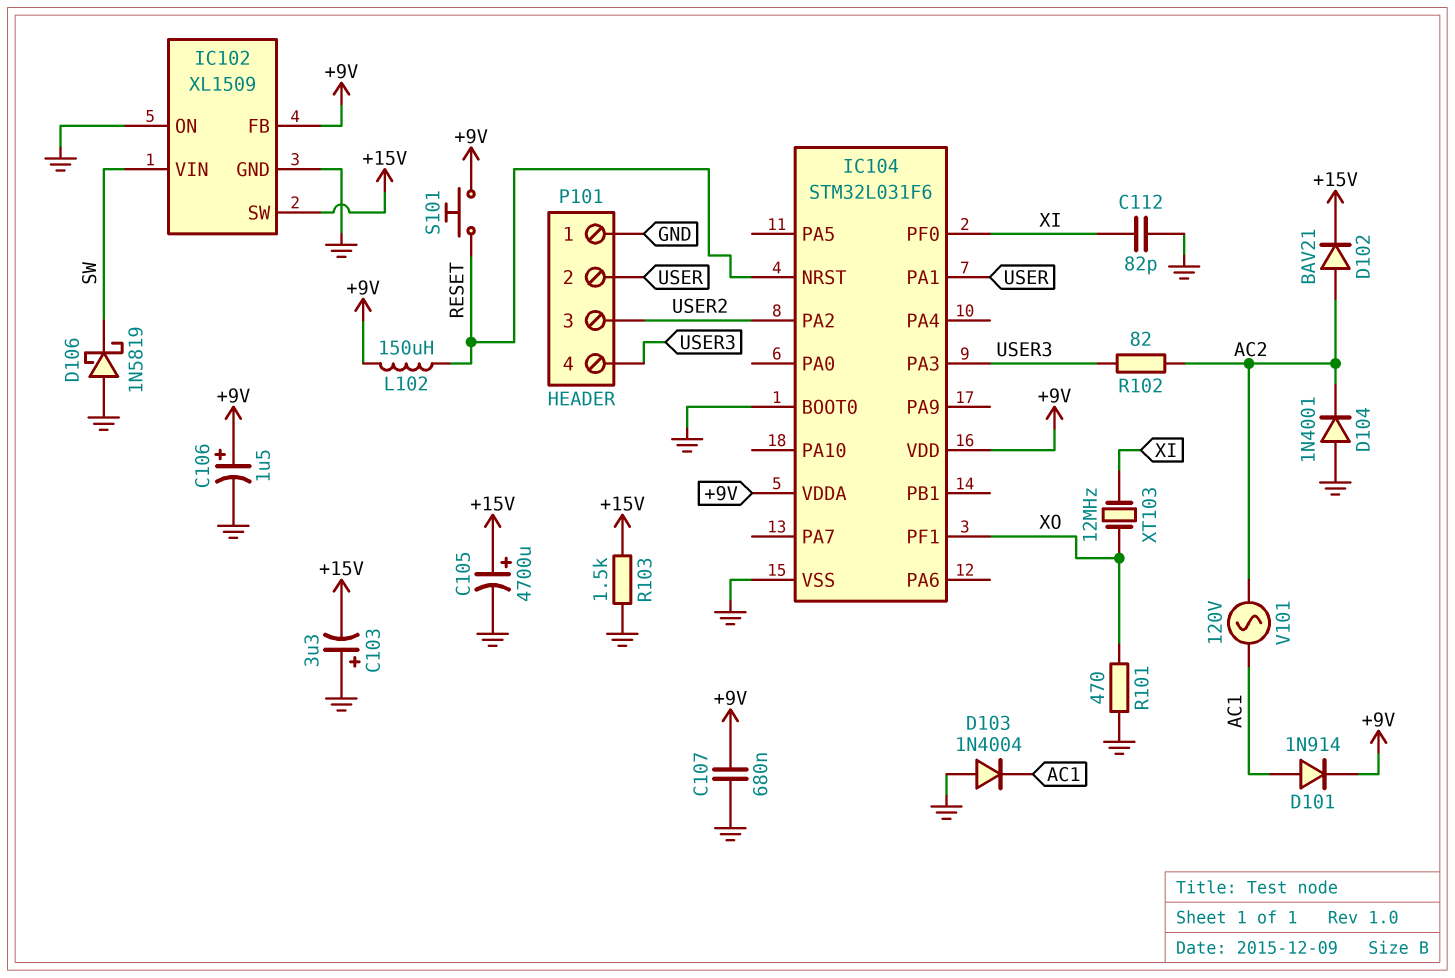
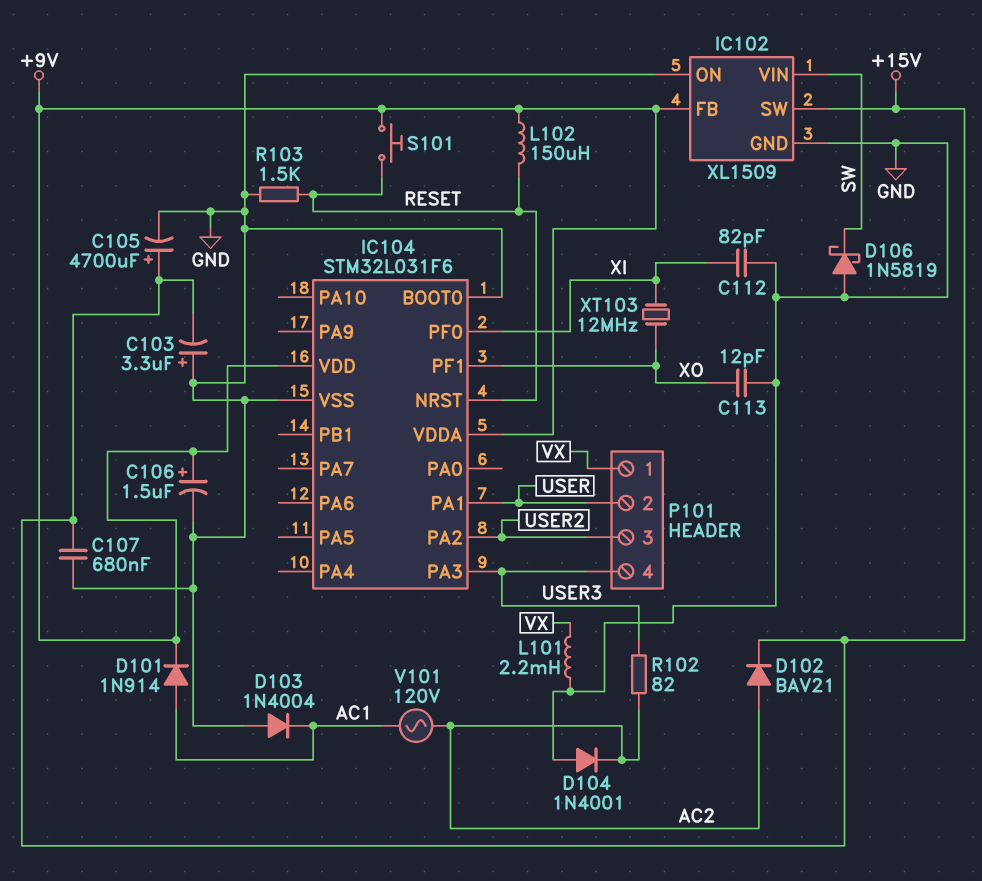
C107: 680nF (+9V, GND) -> 680nF (+15V, GND)
C113: none -> 12pF (GND, XO)
L101: none -> 2.2mH (GND, VX)
P101 pin 1: GND -> VX
R101: 470 (GND, XO) -> none
R103: 1.5k (+15V, GND) -> 1.5k (GND, RESET)

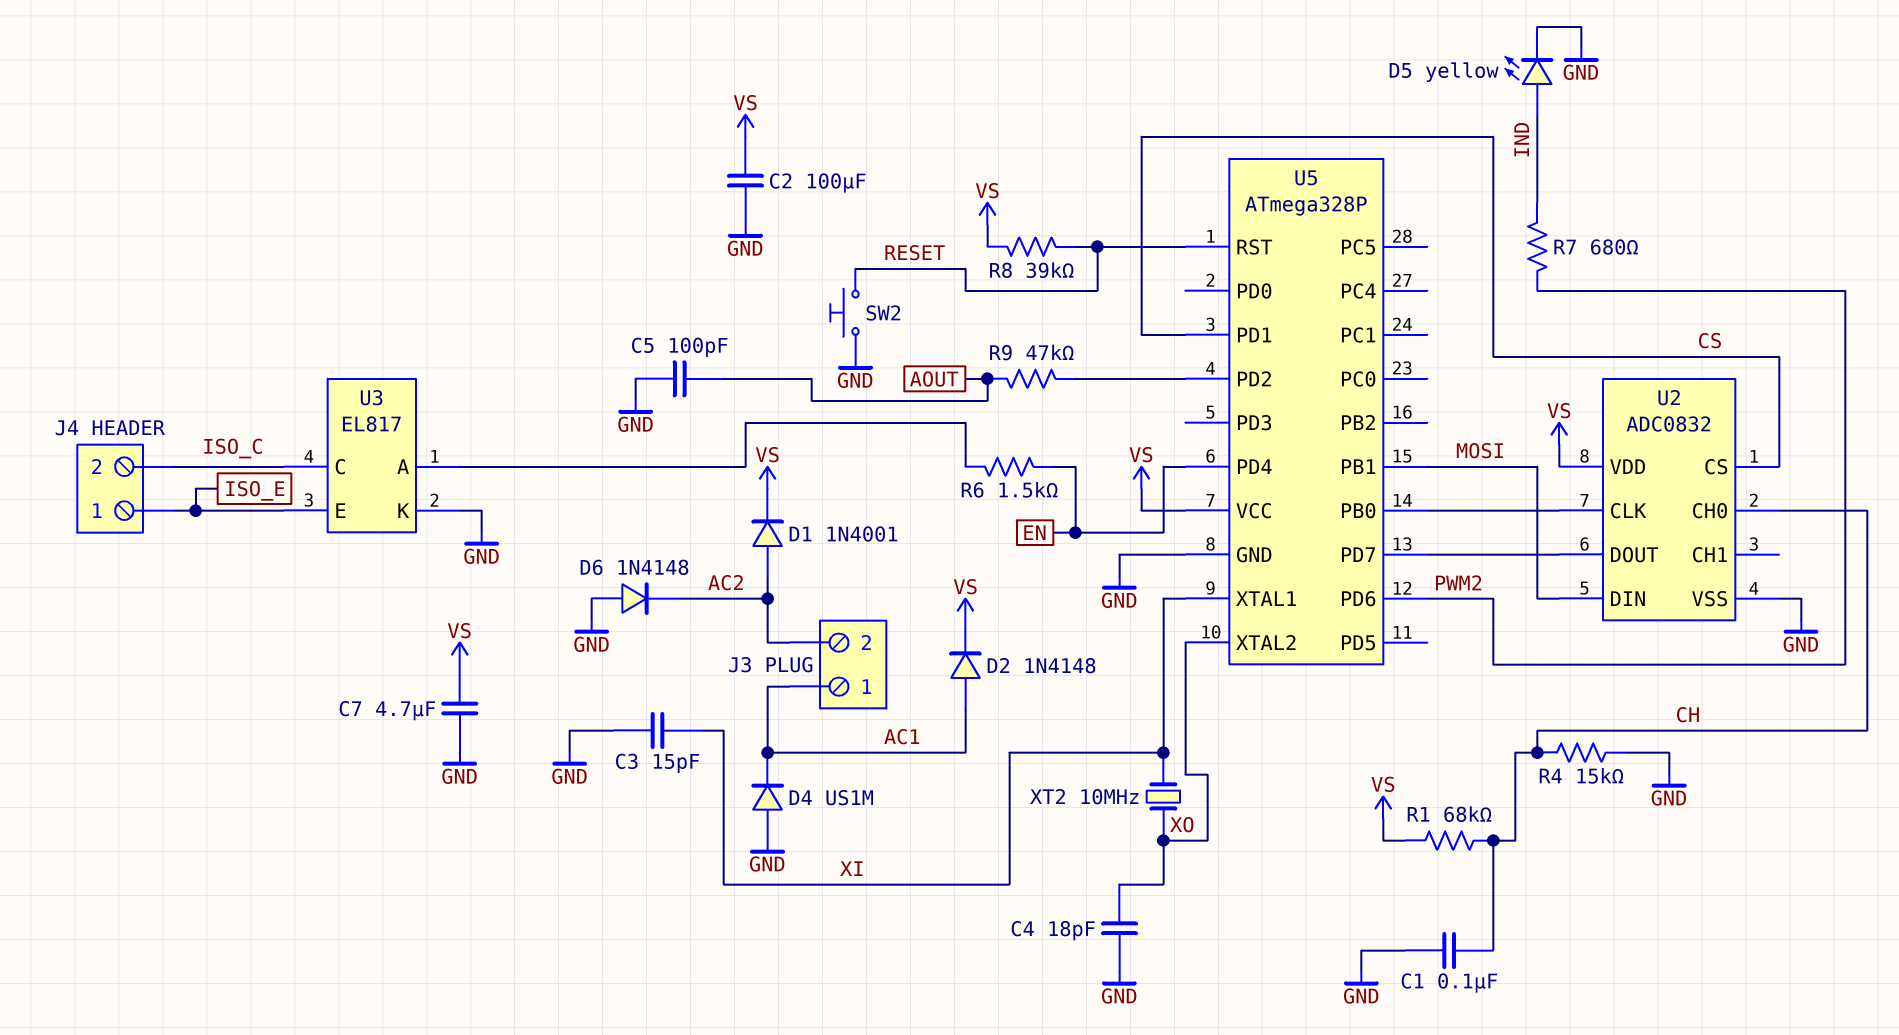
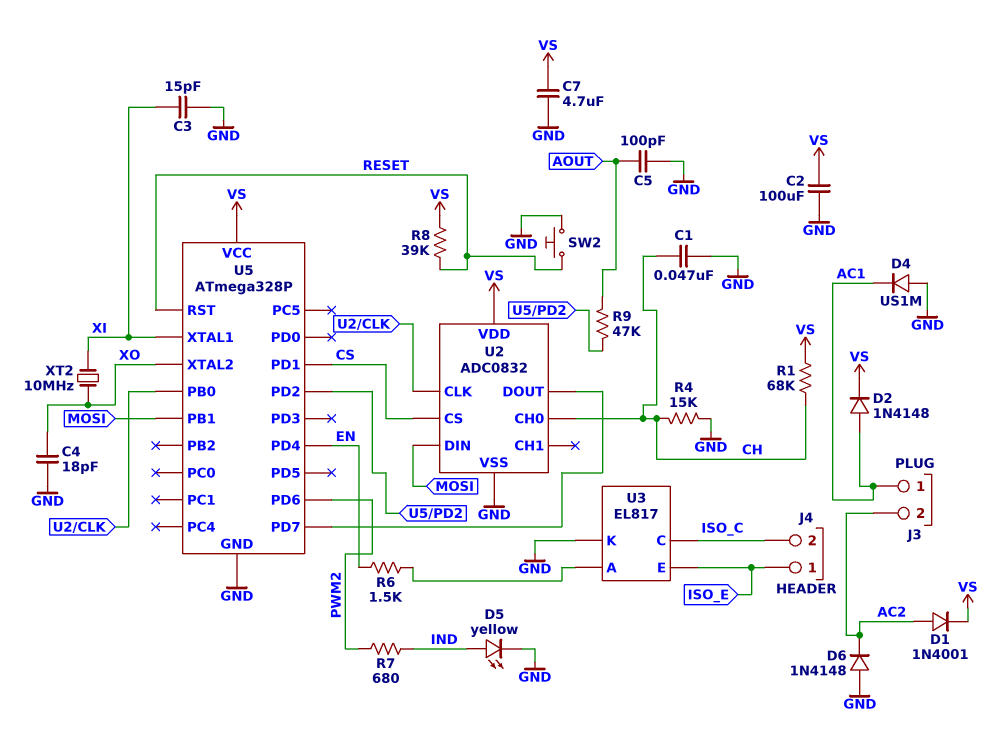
C1: 100nF (CH, GND) -> 47nF (CH, GND)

^^^^

Output the whole of the data, unchanged; keep the pictures out.

C107: 680nF (+9V, GND) -> 680nF (+15V, GND)
C113: none -> 12pF (GND, XO)
L101: none -> 2.2mH (GND, VX)
P101 pin 1: GND -> VX
R101: 470 (GND, XO) -> none
R103: 1.5k (+15V, GND) -> 1.5k (GND, RESET)

C1: 100nF (CH, GND) -> 47nF (CH, GND)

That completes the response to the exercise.